▸ **Work required**
Please copy every line from the records below that contains the string "point".

▸ **Source material**
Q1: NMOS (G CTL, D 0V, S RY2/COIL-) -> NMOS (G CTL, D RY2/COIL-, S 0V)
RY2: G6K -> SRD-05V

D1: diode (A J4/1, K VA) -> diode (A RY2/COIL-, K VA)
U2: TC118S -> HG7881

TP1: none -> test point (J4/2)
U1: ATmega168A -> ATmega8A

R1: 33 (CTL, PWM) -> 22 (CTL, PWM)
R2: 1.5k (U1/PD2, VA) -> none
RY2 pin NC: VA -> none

...

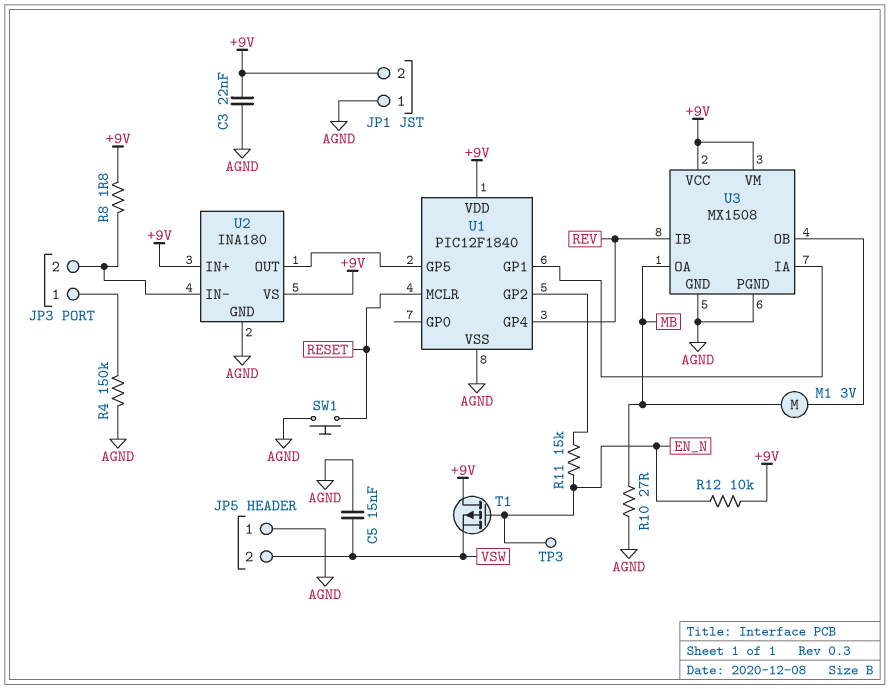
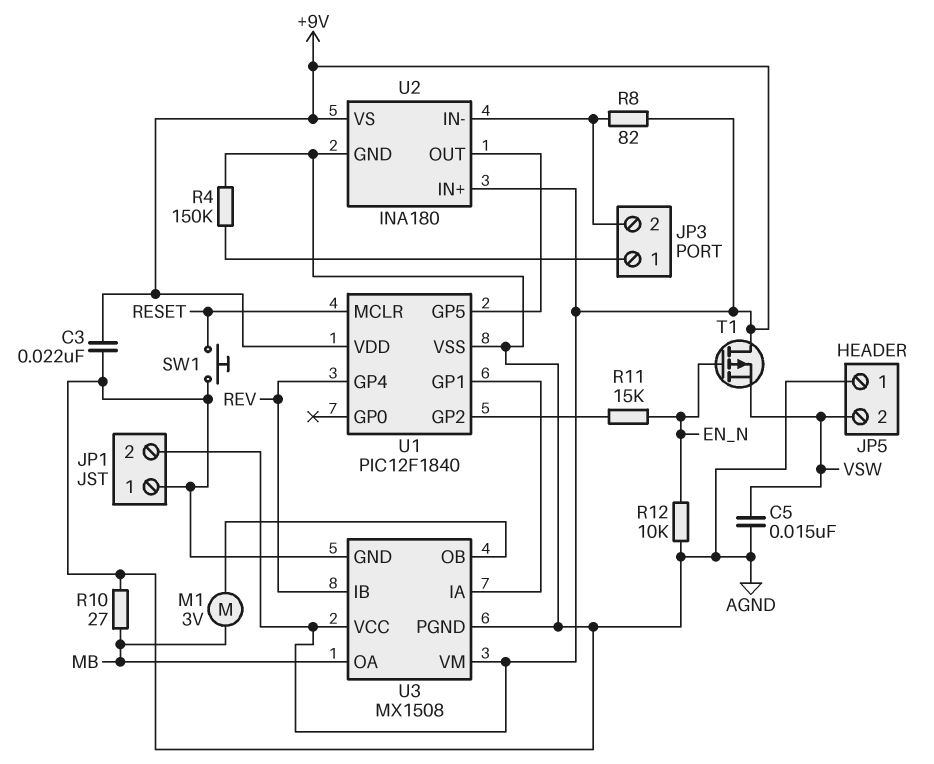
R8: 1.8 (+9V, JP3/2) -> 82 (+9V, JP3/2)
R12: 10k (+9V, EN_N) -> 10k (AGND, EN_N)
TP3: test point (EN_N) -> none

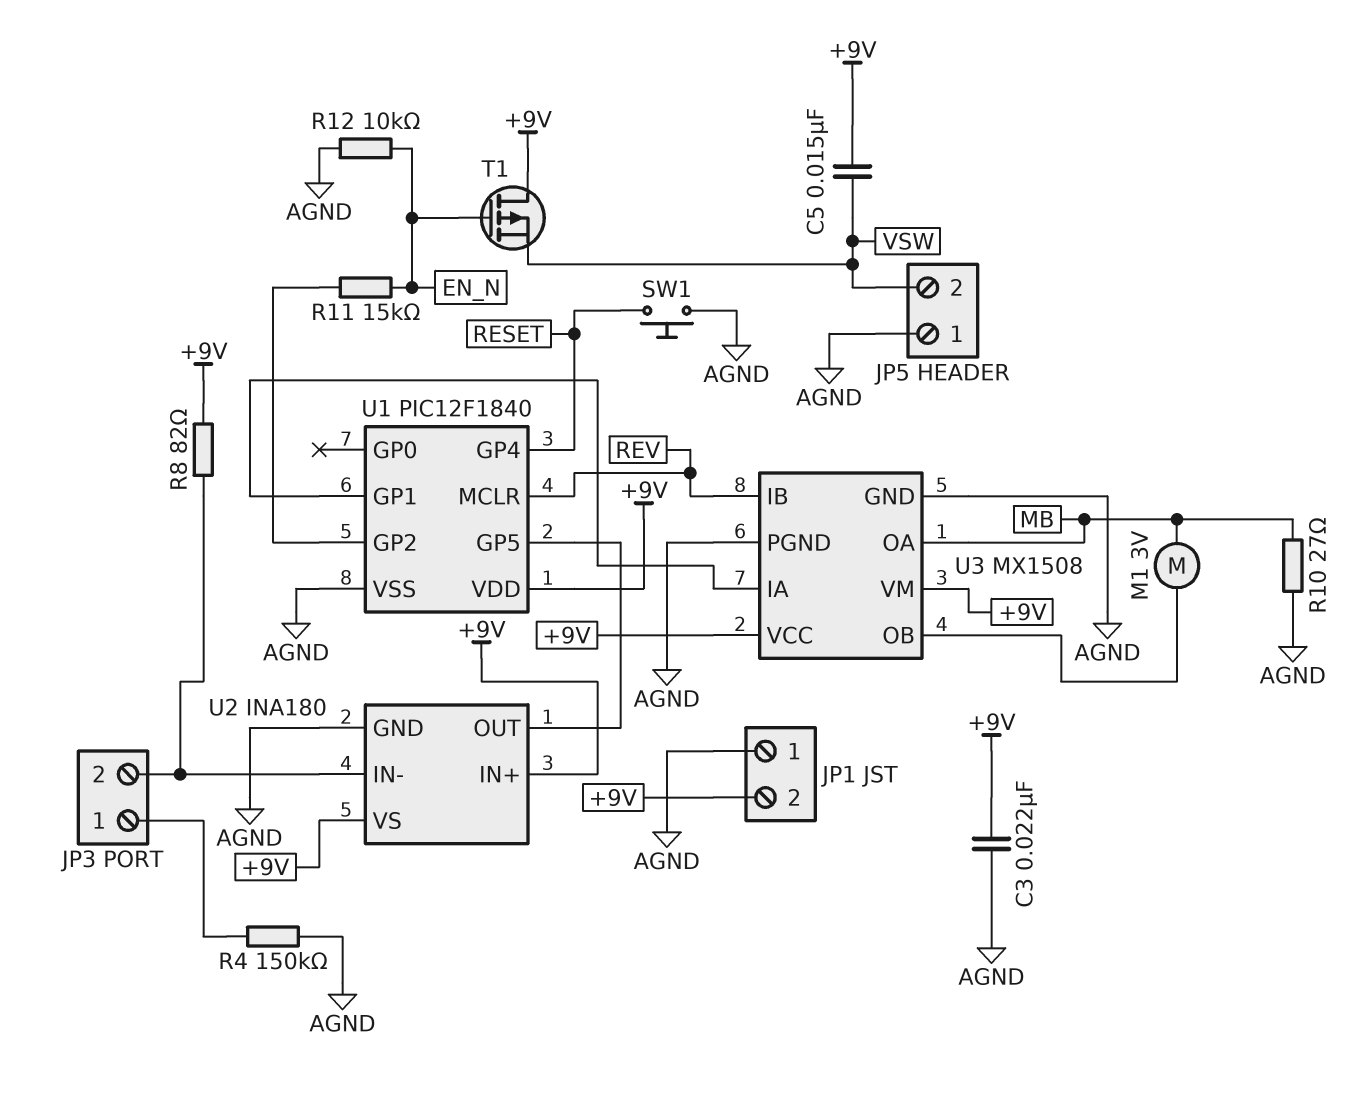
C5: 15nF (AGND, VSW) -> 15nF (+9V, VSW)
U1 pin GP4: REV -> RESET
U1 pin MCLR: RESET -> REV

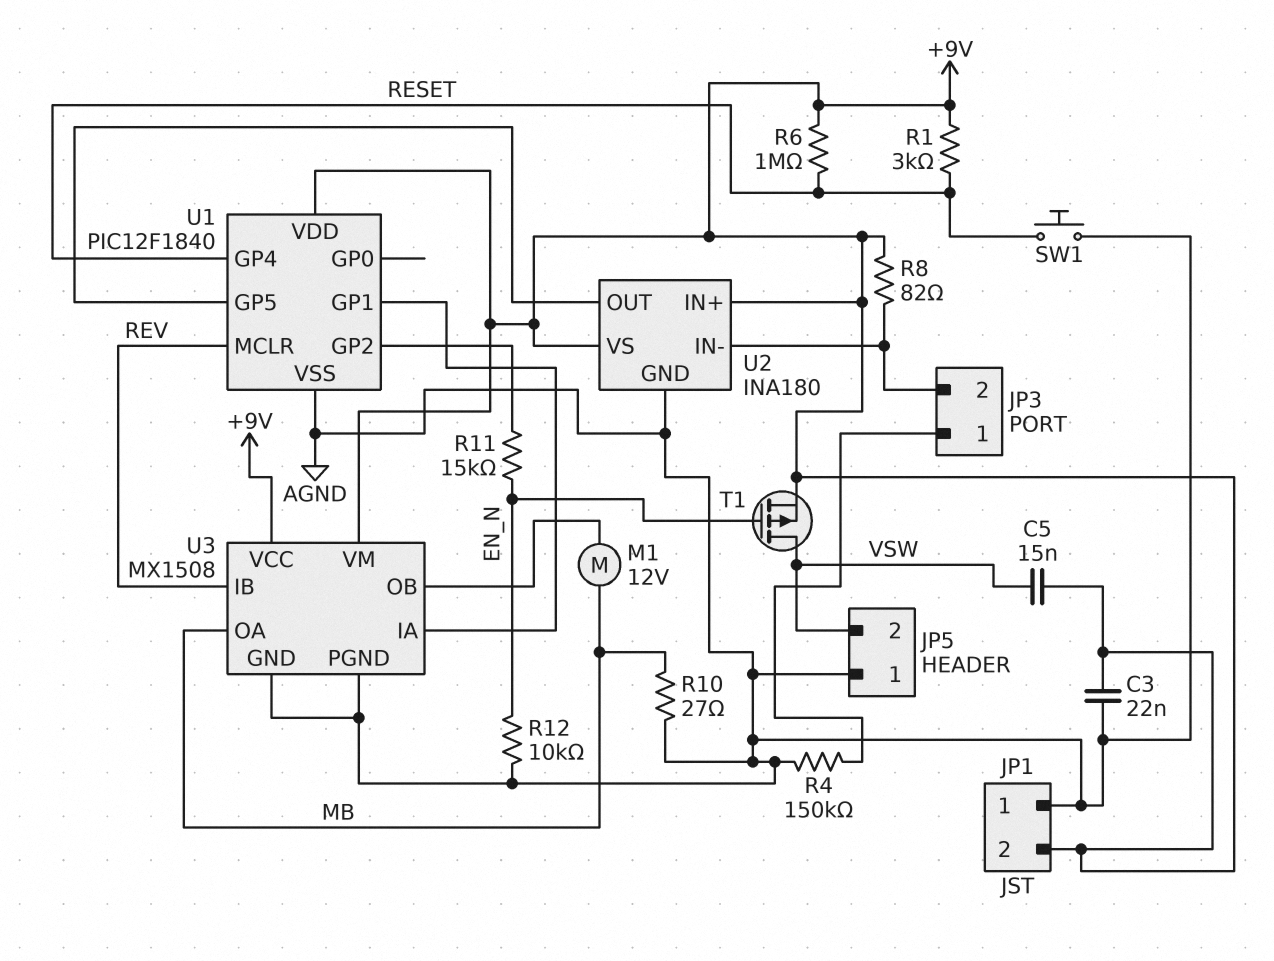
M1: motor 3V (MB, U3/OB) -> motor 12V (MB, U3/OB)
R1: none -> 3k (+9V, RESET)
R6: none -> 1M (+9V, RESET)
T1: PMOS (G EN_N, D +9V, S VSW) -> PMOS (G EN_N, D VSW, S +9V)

...

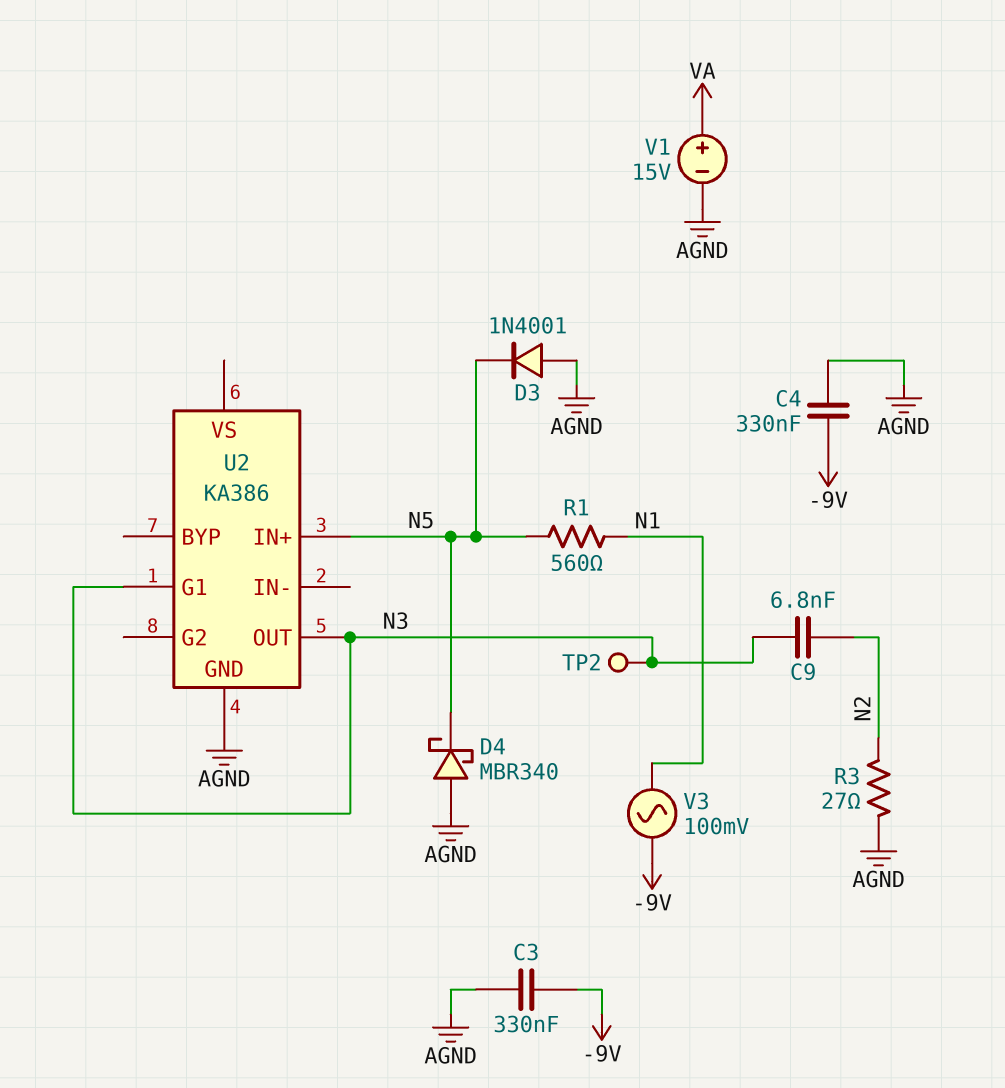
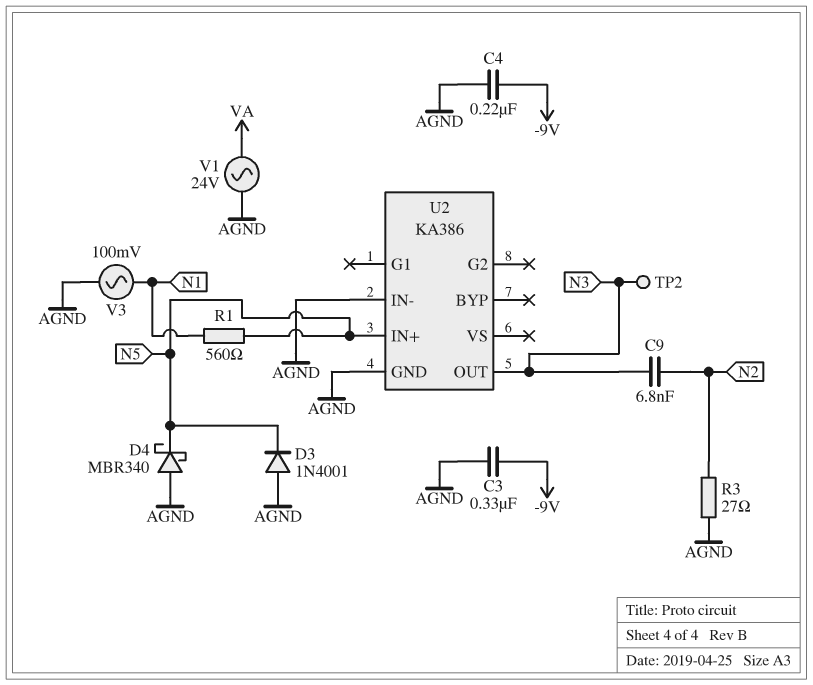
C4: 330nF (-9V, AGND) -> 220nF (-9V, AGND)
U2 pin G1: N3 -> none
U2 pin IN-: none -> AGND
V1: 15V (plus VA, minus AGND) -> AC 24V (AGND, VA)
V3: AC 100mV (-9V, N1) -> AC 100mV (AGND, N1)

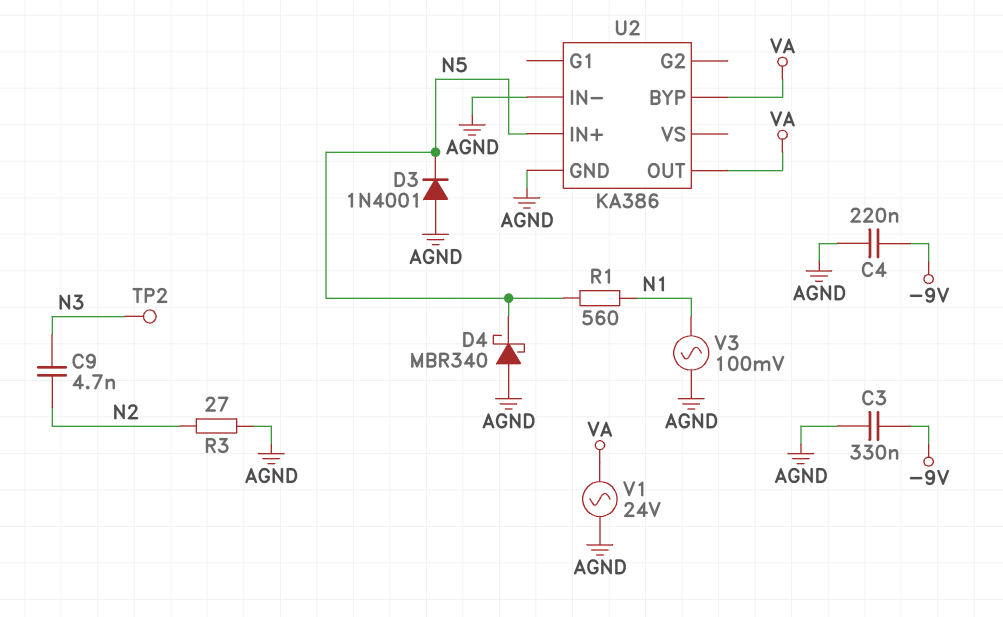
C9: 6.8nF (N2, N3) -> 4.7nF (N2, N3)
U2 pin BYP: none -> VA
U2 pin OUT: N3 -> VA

▸ **Answer for this exercise**
TP1: none -> test point (J4/2)
TP3: test point (EN_N) -> none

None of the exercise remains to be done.